[Dataset excerpts]
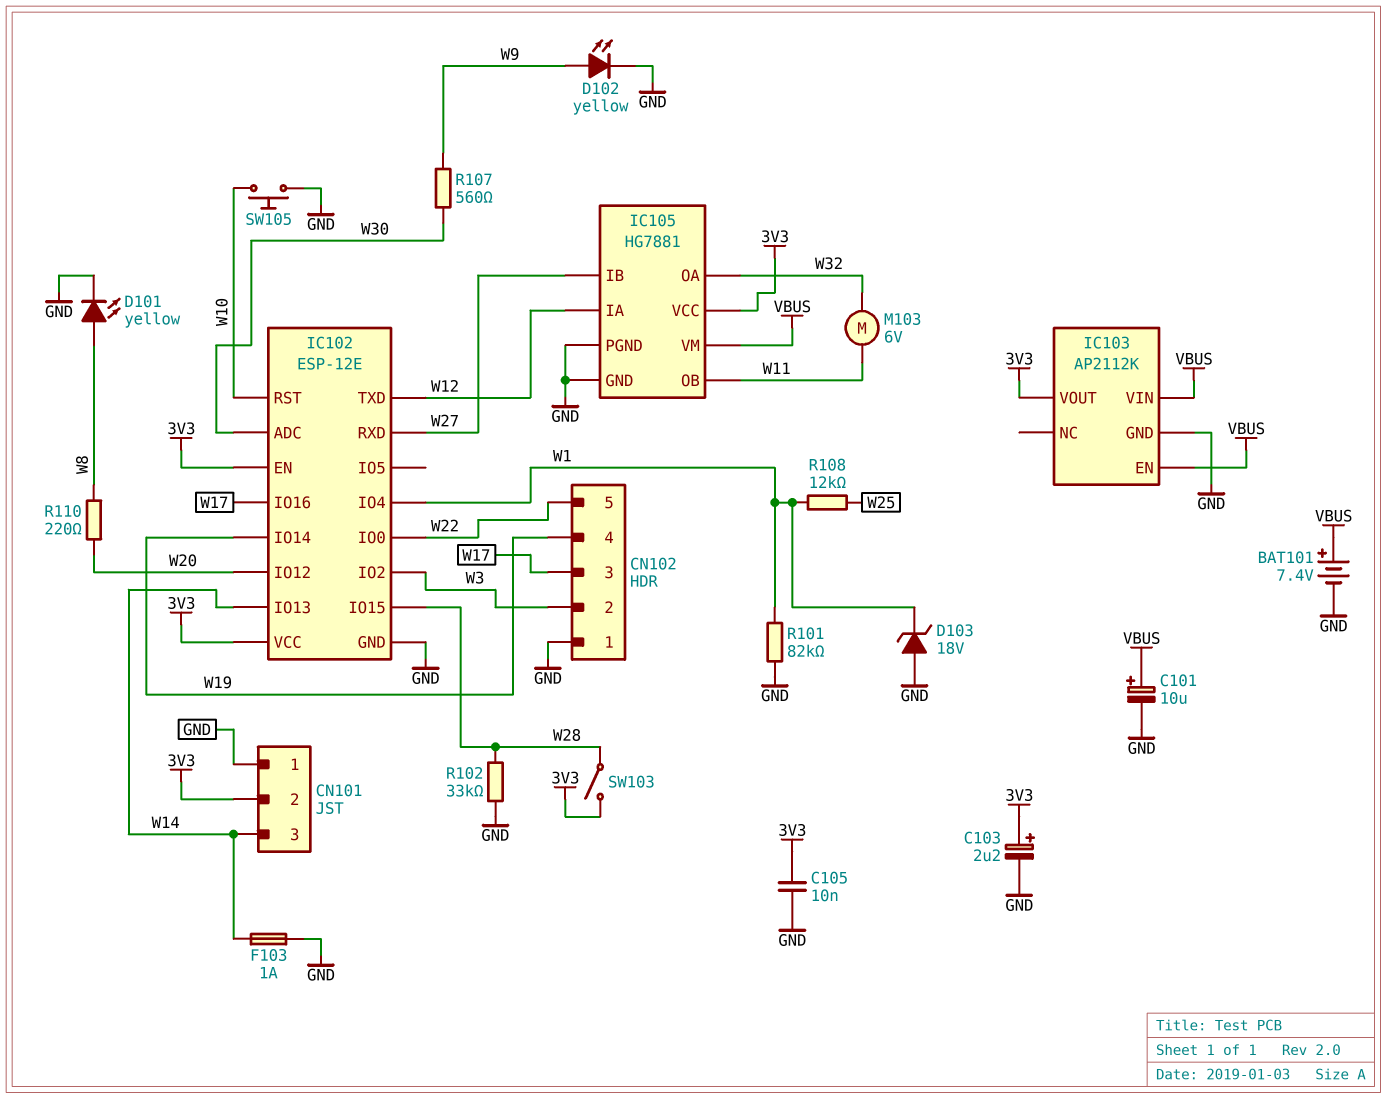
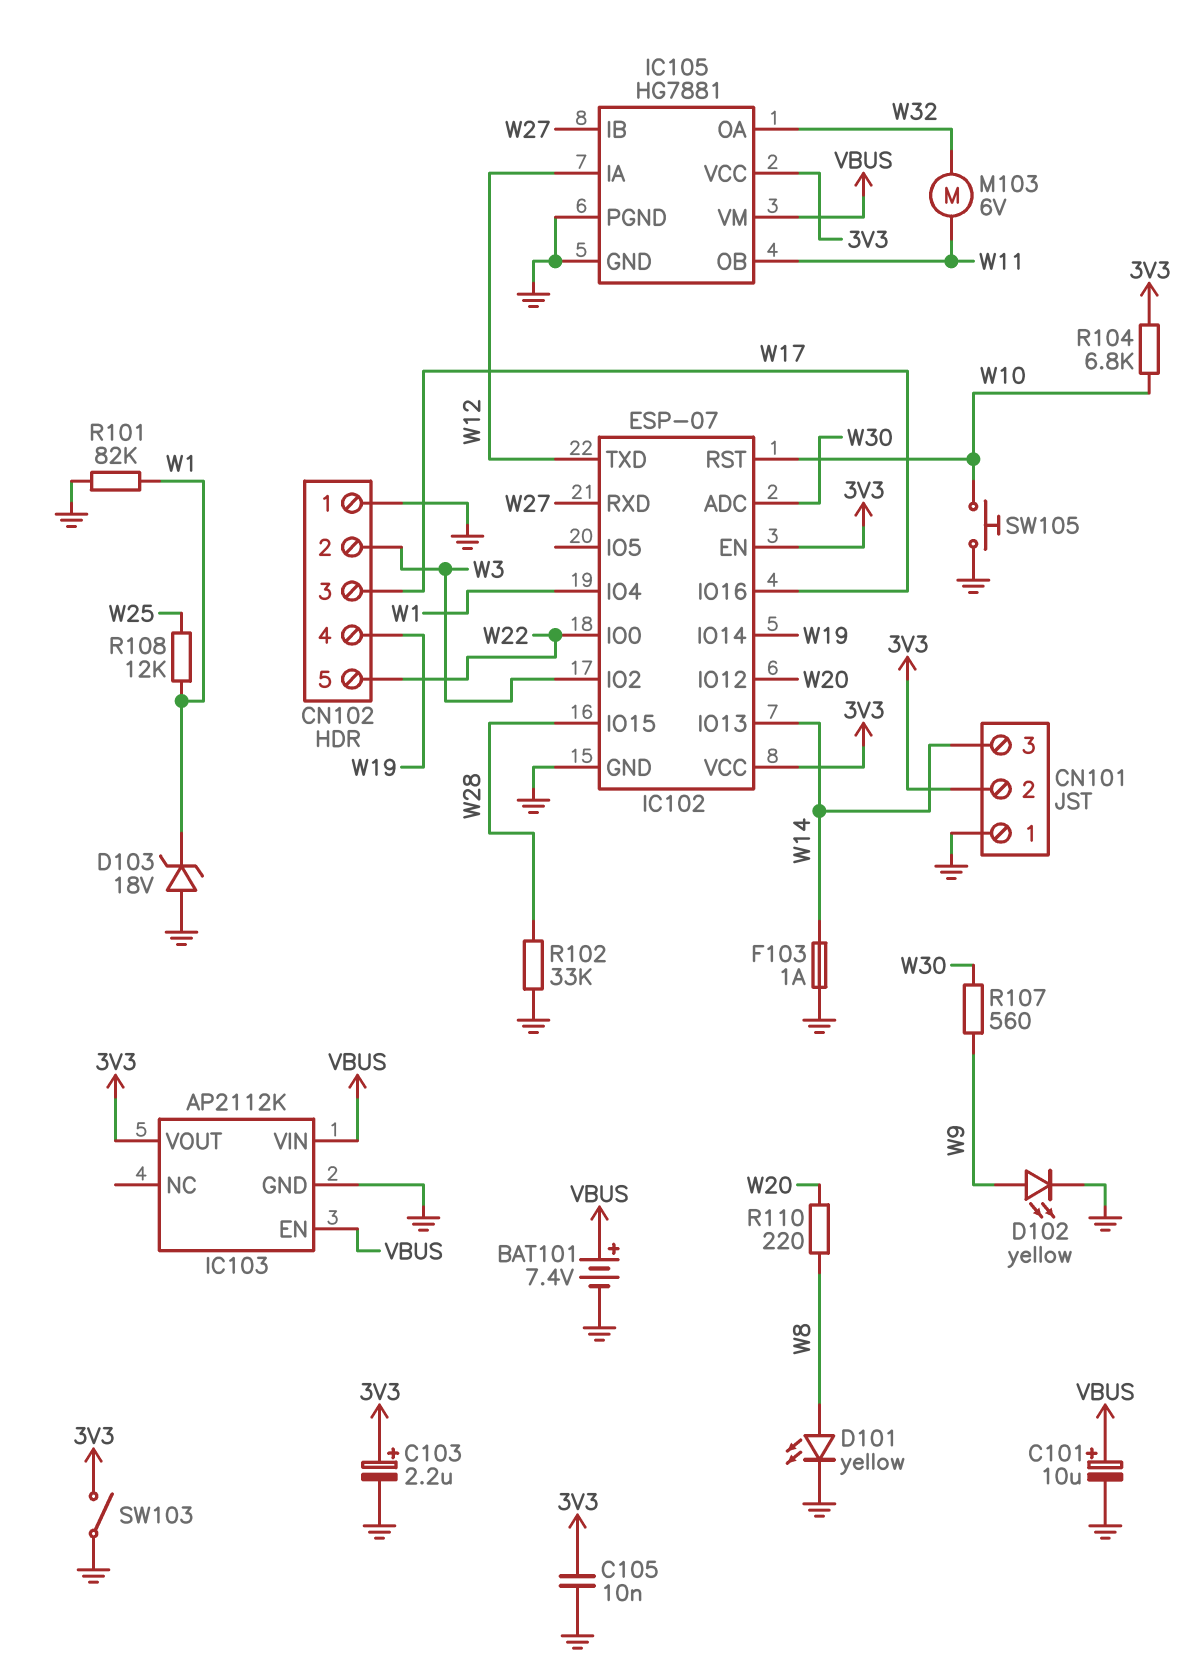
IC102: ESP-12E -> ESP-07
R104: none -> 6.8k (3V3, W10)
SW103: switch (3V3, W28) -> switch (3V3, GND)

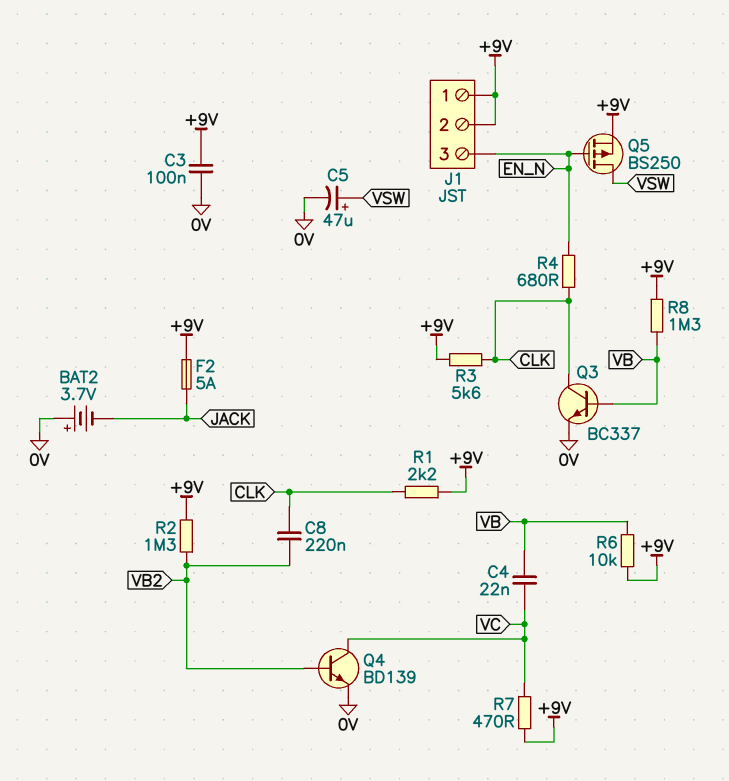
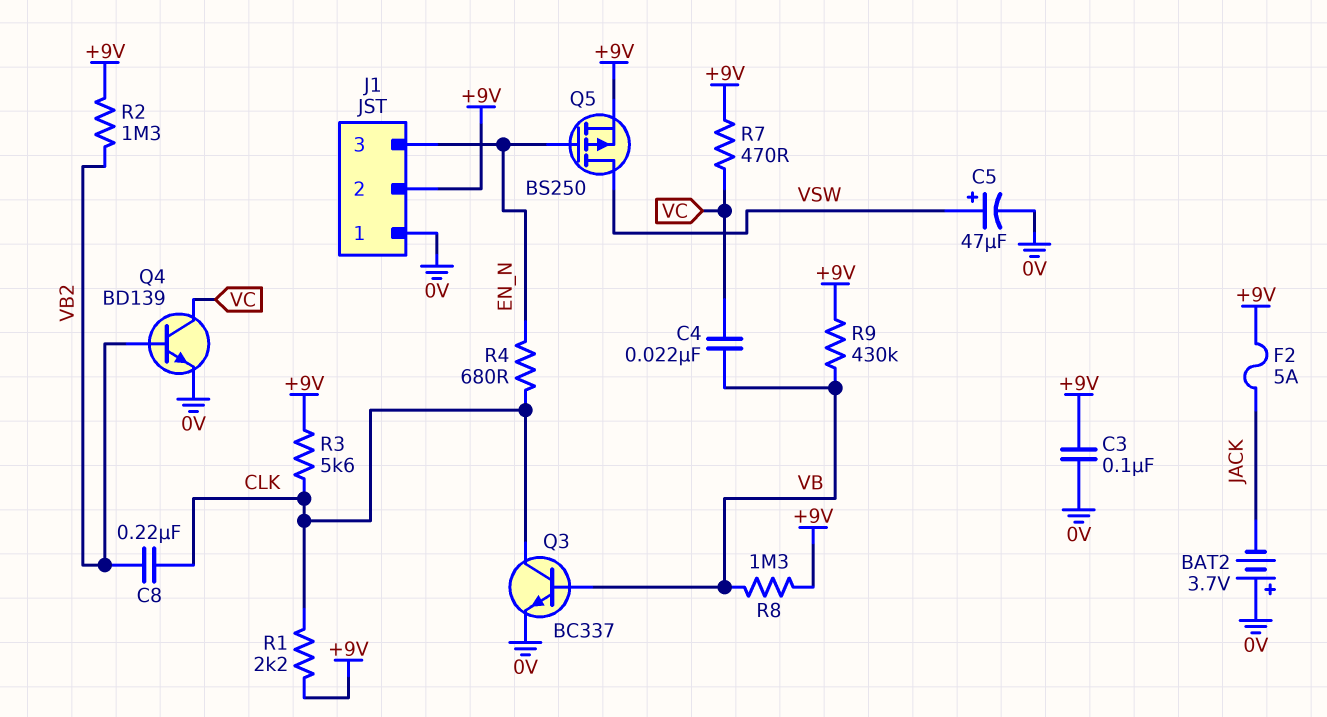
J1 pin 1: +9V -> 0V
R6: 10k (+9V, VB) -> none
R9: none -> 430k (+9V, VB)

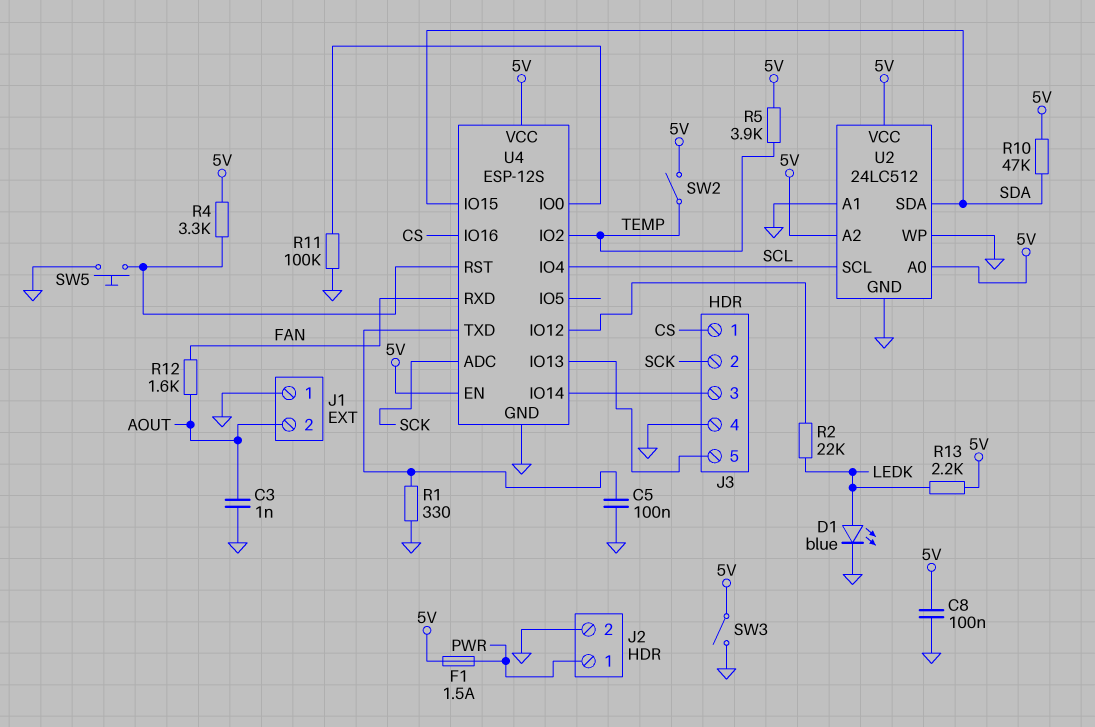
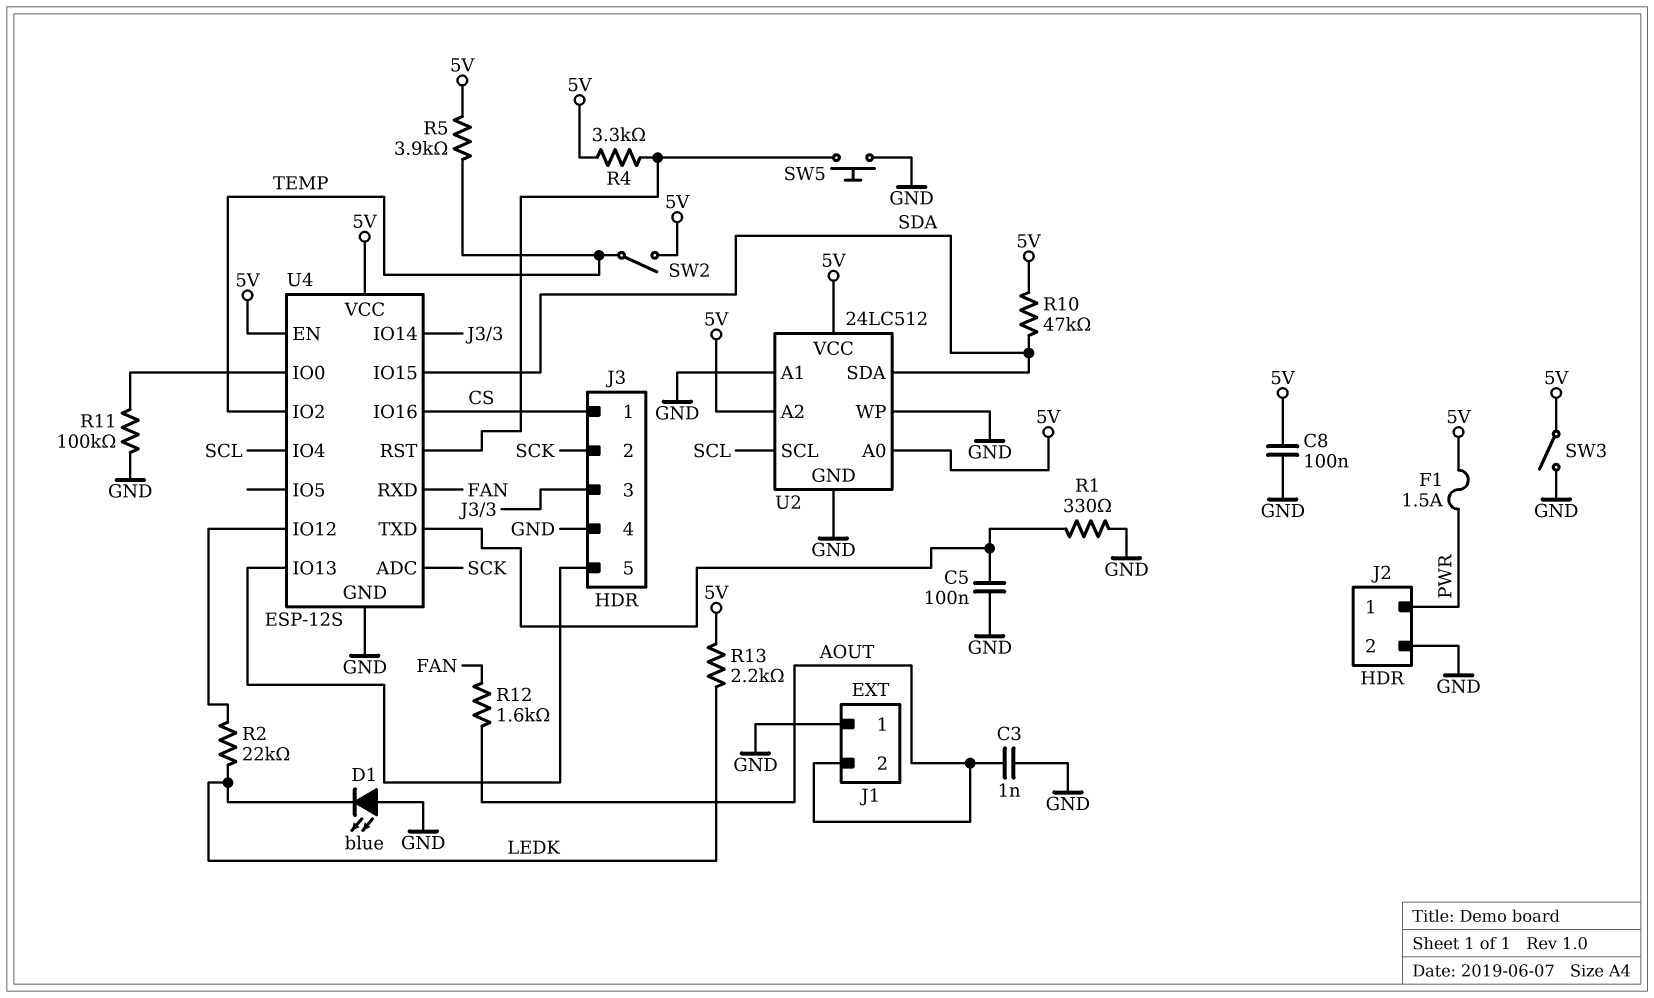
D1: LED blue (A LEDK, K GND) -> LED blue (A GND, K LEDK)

Your instructions >> Using the entries above, determine how many lines include the string "none" and write only that number.

Exercise solution >> 3